#### TASK DIRECTIONS:
Nothing outside the range below should be printed. Output exactly the lines from the line with "R4: 1k (N002, N014) -> 1k (N002, N018)" to the line with "SW2: switch (+3V3, N4) -> button (+3V3, N4)", both included.
····················
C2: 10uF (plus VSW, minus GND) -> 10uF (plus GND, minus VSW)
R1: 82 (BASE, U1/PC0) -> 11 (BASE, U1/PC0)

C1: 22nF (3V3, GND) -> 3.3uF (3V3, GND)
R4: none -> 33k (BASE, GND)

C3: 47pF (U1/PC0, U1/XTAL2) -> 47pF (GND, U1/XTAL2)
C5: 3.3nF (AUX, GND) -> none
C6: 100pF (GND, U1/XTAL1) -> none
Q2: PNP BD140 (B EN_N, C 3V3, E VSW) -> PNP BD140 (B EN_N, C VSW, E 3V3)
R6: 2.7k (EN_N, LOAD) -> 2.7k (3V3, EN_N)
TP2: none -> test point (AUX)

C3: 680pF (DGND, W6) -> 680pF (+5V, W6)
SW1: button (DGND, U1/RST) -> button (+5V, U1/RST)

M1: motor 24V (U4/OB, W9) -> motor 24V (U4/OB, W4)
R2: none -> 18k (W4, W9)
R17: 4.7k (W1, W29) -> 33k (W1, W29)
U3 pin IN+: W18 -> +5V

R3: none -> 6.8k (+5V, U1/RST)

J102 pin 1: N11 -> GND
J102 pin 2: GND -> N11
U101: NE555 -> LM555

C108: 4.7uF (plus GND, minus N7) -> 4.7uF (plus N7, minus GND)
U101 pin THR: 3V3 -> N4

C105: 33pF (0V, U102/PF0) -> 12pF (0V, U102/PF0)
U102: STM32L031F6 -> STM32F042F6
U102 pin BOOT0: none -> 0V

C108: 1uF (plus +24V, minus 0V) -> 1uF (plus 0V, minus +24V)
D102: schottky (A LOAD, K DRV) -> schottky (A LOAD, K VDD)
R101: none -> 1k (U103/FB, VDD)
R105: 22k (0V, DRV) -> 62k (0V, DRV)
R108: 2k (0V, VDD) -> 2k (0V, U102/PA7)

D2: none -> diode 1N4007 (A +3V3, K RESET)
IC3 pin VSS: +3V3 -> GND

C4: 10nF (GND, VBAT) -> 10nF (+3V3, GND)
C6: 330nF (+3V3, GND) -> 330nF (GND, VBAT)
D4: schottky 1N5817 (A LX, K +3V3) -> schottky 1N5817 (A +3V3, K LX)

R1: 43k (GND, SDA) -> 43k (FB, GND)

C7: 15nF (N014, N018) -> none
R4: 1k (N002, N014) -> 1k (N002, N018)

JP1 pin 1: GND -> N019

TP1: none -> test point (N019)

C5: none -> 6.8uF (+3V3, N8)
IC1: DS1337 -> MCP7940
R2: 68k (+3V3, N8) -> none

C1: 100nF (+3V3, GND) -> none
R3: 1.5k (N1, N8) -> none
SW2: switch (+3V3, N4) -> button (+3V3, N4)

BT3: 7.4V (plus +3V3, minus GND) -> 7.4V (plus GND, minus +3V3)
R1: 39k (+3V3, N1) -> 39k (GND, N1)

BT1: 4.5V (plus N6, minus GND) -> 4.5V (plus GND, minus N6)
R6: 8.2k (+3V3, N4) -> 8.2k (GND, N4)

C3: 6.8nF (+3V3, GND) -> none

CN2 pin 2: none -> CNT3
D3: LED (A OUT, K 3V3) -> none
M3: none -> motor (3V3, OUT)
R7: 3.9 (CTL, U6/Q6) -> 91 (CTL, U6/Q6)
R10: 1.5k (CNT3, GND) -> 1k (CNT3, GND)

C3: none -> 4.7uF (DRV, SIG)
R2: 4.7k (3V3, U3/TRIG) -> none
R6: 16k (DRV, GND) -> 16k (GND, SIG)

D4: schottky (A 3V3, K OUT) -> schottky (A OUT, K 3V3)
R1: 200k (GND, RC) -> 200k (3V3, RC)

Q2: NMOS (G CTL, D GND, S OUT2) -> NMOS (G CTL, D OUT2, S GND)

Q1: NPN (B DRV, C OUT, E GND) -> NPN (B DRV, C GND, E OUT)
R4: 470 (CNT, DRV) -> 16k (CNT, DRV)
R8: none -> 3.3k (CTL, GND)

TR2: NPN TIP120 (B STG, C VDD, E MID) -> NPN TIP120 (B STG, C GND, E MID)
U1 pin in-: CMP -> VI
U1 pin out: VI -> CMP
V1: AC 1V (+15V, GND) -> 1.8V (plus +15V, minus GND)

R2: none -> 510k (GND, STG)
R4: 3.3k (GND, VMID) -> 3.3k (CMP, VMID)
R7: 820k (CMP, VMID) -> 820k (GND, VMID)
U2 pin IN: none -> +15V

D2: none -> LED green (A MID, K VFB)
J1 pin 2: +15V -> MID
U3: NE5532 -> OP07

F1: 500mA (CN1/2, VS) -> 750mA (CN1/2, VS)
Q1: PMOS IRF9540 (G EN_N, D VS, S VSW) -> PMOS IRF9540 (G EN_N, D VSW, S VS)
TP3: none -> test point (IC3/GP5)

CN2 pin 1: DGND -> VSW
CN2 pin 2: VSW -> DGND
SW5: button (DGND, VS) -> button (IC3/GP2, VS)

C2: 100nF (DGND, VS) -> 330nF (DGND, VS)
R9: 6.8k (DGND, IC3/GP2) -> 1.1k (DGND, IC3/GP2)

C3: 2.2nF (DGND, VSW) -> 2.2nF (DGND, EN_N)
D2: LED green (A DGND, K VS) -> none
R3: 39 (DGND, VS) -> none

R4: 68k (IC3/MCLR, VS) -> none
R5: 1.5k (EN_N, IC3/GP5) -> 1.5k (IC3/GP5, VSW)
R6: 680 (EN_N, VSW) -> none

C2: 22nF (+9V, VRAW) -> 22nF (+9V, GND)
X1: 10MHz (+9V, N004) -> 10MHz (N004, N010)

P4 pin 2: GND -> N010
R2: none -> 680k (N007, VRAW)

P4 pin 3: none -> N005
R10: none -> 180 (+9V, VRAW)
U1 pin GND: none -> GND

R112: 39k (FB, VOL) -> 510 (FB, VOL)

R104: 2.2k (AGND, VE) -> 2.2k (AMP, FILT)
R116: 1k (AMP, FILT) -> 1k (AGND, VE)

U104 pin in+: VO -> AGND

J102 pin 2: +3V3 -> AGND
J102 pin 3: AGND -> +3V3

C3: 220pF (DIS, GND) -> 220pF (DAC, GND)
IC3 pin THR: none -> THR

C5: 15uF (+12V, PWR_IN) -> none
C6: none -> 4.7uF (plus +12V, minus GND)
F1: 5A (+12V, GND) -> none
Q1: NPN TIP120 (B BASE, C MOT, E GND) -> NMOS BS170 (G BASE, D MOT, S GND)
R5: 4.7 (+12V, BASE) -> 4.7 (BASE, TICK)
····················
#### ANSWER AREA:
R4: 1k (N002, N014) -> 1k (N002, N018)

JP1 pin 1: GND -> N019

TP1: none -> test point (N019)

C5: none -> 6.8uF (+3V3, N8)
IC1: DS1337 -> MCP7940
R2: 68k (+3V3, N8) -> none

C1: 100nF (+3V3, GND) -> none
R3: 1.5k (N1, N8) -> none
SW2: switch (+3V3, N4) -> button (+3V3, N4)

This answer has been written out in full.